### Task prompt
Scan the data below for the string "yellow". Copy every line where it appears.

### Supplied material
★ ★ ★ ★

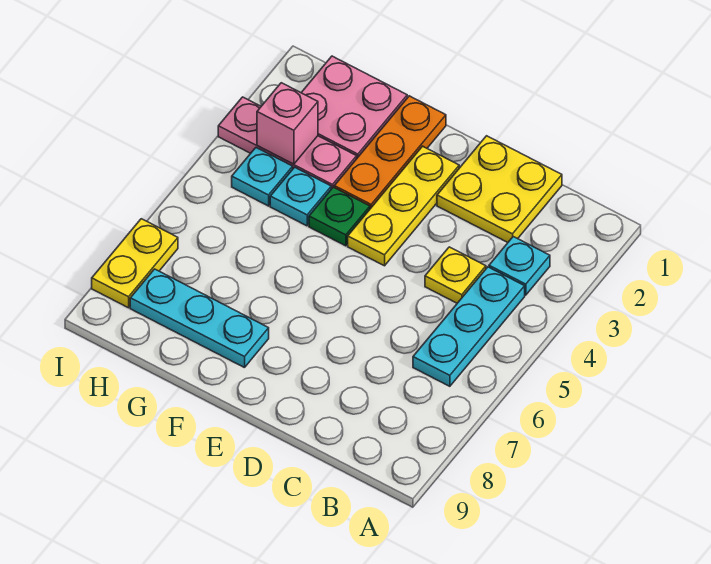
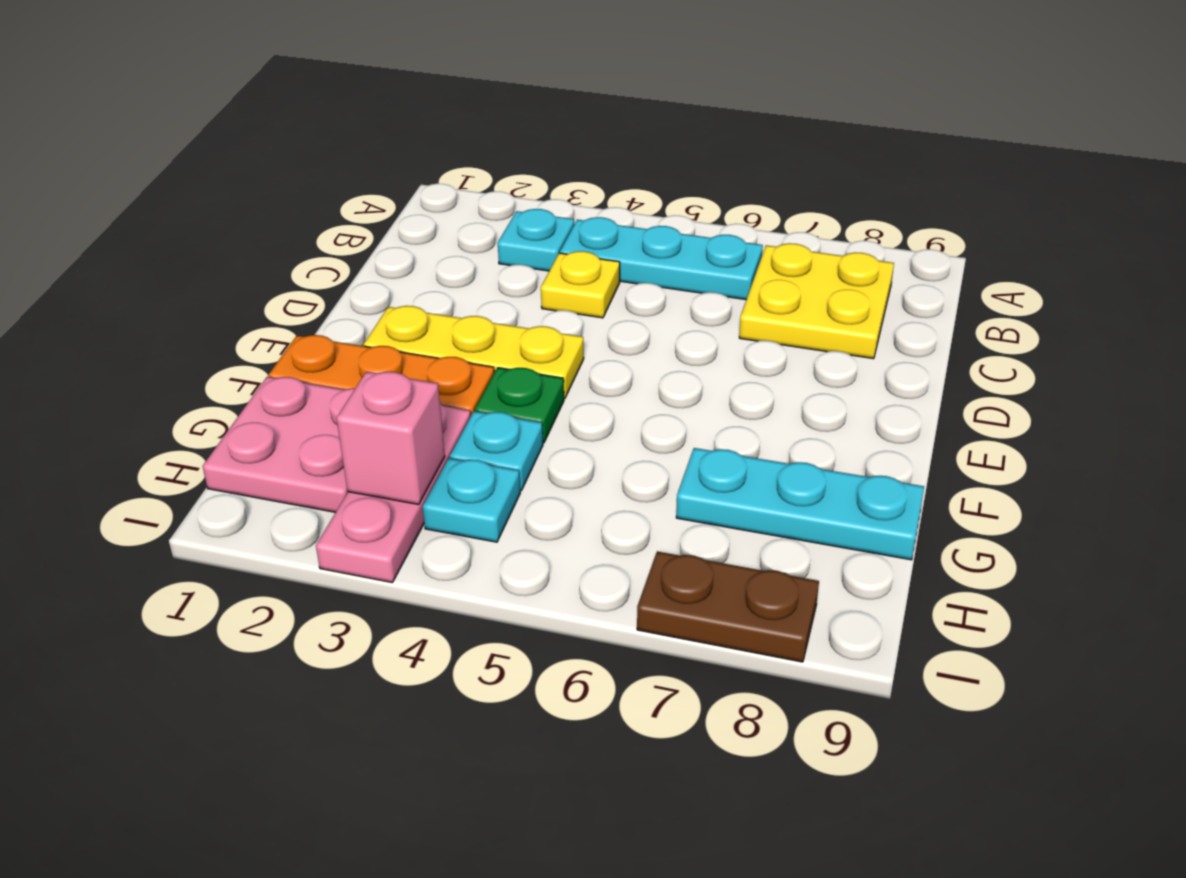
yellow plate C1:D2 level 1 -> yellow plate B7:C8 level 1
cyan plate F8:H8 level 1 -> cyan plate G7:G9 level 1
yellow plate I7:I8 level 1 -> brown plate I7:I8 level 1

★ ★ ★ ★

### Answer for this exercise
yellow plate C1:D2 level 1 -> yellow plate B7:C8 level 1
yellow plate I7:I8 level 1 -> brown plate I7:I8 level 1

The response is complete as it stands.